## RECORDS SHOWN
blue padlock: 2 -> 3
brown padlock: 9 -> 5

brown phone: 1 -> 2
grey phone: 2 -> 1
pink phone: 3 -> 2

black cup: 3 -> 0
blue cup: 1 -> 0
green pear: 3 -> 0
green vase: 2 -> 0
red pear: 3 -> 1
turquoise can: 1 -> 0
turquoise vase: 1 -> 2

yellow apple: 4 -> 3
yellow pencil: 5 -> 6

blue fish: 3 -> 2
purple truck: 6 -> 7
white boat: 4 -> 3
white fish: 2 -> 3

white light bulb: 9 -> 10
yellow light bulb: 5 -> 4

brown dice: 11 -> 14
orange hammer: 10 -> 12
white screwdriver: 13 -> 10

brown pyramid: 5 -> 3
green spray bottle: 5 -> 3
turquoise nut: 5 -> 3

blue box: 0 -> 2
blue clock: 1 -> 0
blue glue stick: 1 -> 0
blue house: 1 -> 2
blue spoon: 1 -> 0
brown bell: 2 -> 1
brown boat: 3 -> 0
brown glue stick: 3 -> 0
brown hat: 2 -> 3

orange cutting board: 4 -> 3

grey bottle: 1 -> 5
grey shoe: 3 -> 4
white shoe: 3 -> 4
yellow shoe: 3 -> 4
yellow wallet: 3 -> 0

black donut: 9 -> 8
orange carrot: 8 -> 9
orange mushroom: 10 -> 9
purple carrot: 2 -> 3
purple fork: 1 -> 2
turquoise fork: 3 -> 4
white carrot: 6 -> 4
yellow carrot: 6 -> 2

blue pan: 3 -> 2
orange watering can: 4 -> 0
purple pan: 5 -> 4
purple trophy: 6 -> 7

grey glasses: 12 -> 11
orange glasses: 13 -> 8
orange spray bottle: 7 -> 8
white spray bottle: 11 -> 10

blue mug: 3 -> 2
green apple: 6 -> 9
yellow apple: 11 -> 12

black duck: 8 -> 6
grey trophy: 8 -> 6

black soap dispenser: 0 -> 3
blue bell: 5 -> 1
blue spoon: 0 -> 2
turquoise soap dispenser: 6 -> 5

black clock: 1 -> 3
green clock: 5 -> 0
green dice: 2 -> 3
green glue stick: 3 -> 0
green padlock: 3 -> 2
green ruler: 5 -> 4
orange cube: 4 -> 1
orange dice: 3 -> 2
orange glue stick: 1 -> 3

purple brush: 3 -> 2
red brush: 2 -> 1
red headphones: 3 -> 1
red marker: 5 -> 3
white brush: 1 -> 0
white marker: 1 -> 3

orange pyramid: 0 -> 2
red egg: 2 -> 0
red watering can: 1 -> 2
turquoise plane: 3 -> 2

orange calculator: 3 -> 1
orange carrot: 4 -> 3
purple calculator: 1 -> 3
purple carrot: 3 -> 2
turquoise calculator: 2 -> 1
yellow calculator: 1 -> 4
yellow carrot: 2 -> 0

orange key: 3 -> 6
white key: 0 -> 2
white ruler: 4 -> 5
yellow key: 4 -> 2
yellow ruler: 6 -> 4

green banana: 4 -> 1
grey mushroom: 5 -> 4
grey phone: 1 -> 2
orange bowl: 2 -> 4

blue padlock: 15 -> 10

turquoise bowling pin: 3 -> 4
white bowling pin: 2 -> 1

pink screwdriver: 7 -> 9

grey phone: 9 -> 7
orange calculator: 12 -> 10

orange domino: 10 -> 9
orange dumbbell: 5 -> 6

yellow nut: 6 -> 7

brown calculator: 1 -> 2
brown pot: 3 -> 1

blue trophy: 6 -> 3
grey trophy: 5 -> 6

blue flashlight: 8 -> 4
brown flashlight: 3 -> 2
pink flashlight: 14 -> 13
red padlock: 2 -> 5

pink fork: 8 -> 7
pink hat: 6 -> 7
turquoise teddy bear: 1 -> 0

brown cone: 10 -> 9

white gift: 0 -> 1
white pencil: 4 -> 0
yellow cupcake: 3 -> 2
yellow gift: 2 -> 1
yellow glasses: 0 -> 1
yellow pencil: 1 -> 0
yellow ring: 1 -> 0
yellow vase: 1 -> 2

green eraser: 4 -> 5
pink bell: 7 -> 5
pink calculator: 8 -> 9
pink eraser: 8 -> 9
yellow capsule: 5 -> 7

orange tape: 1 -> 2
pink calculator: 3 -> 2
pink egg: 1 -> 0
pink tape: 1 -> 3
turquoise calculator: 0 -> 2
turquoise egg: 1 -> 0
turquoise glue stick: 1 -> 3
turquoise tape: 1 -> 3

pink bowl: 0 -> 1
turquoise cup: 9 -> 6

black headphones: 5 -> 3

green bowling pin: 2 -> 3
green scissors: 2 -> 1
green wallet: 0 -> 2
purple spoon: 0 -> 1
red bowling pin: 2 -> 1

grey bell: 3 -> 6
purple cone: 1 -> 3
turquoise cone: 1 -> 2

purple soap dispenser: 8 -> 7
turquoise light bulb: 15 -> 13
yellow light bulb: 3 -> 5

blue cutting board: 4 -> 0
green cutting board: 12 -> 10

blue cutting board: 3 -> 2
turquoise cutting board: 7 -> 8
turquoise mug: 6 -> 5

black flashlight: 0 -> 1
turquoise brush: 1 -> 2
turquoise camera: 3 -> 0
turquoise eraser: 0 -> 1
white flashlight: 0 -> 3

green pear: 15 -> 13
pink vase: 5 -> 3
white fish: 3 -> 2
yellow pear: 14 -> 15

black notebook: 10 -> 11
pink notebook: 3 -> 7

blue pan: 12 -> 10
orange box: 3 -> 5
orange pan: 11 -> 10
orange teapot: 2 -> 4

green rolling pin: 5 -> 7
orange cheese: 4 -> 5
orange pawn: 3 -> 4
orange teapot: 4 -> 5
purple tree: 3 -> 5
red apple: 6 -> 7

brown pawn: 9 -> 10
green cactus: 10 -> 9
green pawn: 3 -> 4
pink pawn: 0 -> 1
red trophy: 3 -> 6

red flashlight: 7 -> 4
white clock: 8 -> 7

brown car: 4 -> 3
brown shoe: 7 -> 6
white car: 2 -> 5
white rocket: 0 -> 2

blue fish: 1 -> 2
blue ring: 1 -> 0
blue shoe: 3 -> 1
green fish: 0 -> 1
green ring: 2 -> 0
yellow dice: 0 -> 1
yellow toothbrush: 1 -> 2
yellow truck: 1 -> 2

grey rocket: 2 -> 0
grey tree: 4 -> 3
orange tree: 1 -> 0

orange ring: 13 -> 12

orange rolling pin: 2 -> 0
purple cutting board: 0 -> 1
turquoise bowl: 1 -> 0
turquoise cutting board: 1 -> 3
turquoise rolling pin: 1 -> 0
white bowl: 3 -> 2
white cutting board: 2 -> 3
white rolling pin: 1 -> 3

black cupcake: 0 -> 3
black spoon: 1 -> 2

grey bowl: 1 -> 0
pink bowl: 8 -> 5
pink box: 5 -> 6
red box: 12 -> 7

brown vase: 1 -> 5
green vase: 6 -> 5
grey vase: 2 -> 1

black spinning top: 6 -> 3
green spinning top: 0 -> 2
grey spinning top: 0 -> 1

## TASK GOAL
Transcribe nothing except the lines from the one with "turquoise teddy bear: 1 -> 0" through the end of the data above, each exactly as it appears.

## ANSWER BELOW
turquoise teddy bear: 1 -> 0

brown cone: 10 -> 9

white gift: 0 -> 1
white pencil: 4 -> 0
yellow cupcake: 3 -> 2
yellow gift: 2 -> 1
yellow glasses: 0 -> 1
yellow pencil: 1 -> 0
yellow ring: 1 -> 0
yellow vase: 1 -> 2

green eraser: 4 -> 5
pink bell: 7 -> 5
pink calculator: 8 -> 9
pink eraser: 8 -> 9
yellow capsule: 5 -> 7

orange tape: 1 -> 2
pink calculator: 3 -> 2
pink egg: 1 -> 0
pink tape: 1 -> 3
turquoise calculator: 0 -> 2
turquoise egg: 1 -> 0
turquoise glue stick: 1 -> 3
turquoise tape: 1 -> 3

pink bowl: 0 -> 1
turquoise cup: 9 -> 6

black headphones: 5 -> 3

green bowling pin: 2 -> 3
green scissors: 2 -> 1
green wallet: 0 -> 2
purple spoon: 0 -> 1
red bowling pin: 2 -> 1

grey bell: 3 -> 6
purple cone: 1 -> 3
turquoise cone: 1 -> 2

purple soap dispenser: 8 -> 7
turquoise light bulb: 15 -> 13
yellow light bulb: 3 -> 5

blue cutting board: 4 -> 0
green cutting board: 12 -> 10

blue cutting board: 3 -> 2
turquoise cutting board: 7 -> 8
turquoise mug: 6 -> 5

black flashlight: 0 -> 1
turquoise brush: 1 -> 2
turquoise camera: 3 -> 0
turquoise eraser: 0 -> 1
white flashlight: 0 -> 3

green pear: 15 -> 13
pink vase: 5 -> 3
white fish: 3 -> 2
yellow pear: 14 -> 15

black notebook: 10 -> 11
pink notebook: 3 -> 7

blue pan: 12 -> 10
orange box: 3 -> 5
orange pan: 11 -> 10
orange teapot: 2 -> 4

green rolling pin: 5 -> 7
orange cheese: 4 -> 5
orange pawn: 3 -> 4
orange teapot: 4 -> 5
purple tree: 3 -> 5
red apple: 6 -> 7

brown pawn: 9 -> 10
green cactus: 10 -> 9
green pawn: 3 -> 4
pink pawn: 0 -> 1
red trophy: 3 -> 6

red flashlight: 7 -> 4
white clock: 8 -> 7

brown car: 4 -> 3
brown shoe: 7 -> 6
white car: 2 -> 5
white rocket: 0 -> 2

blue fish: 1 -> 2
blue ring: 1 -> 0
blue shoe: 3 -> 1
green fish: 0 -> 1
green ring: 2 -> 0
yellow dice: 0 -> 1
yellow toothbrush: 1 -> 2
yellow truck: 1 -> 2

grey rocket: 2 -> 0
grey tree: 4 -> 3
orange tree: 1 -> 0

orange ring: 13 -> 12

orange rolling pin: 2 -> 0
purple cutting board: 0 -> 1
turquoise bowl: 1 -> 0
turquoise cutting board: 1 -> 3
turquoise rolling pin: 1 -> 0
white bowl: 3 -> 2
white cutting board: 2 -> 3
white rolling pin: 1 -> 3

black cupcake: 0 -> 3
black spoon: 1 -> 2

grey bowl: 1 -> 0
pink bowl: 8 -> 5
pink box: 5 -> 6
red box: 12 -> 7

brown vase: 1 -> 5
green vase: 6 -> 5
grey vase: 2 -> 1

black spinning top: 6 -> 3
green spinning top: 0 -> 2
grey spinning top: 0 -> 1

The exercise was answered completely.